Problem requirements: Wherever a line of the listing holds the string "apple", copy that line.

Records for the exercise:
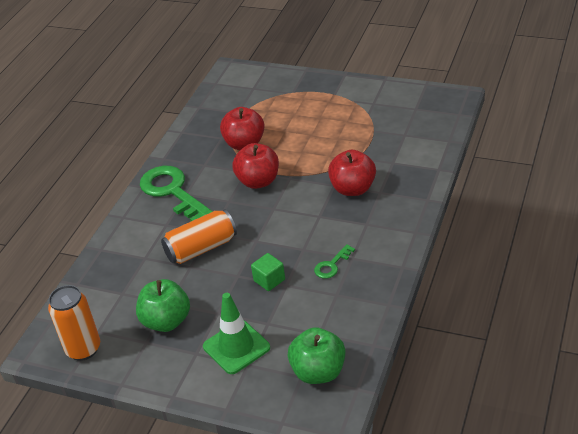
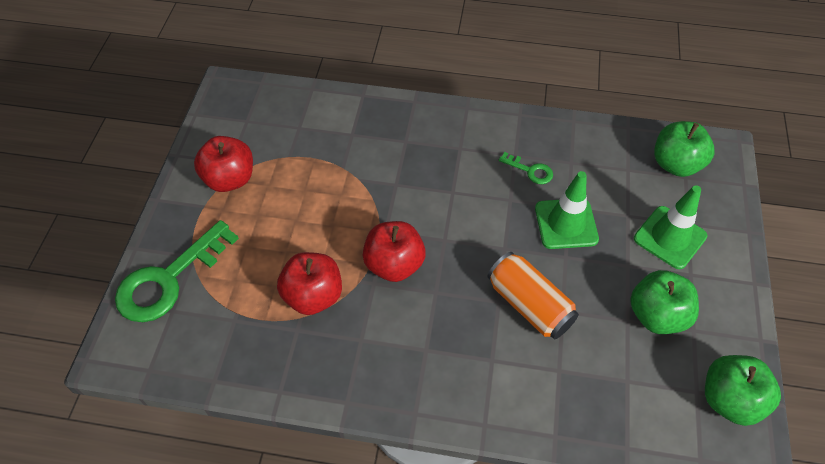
camera: 105 degrees left, 15 degrees up
(83, 349) = (729, 400): orange can -> green apple
(172, 192) = (424, 368): green key -> green key (169, 279)
(269, 280) = (566, 224): green cube -> green traffic cone
(353, 189) = (402, 165): red apple -> red apple (230, 179)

Output:
(83, 349) = (729, 400): orange can -> green apple
(353, 189) = (402, 165): red apple -> red apple (230, 179)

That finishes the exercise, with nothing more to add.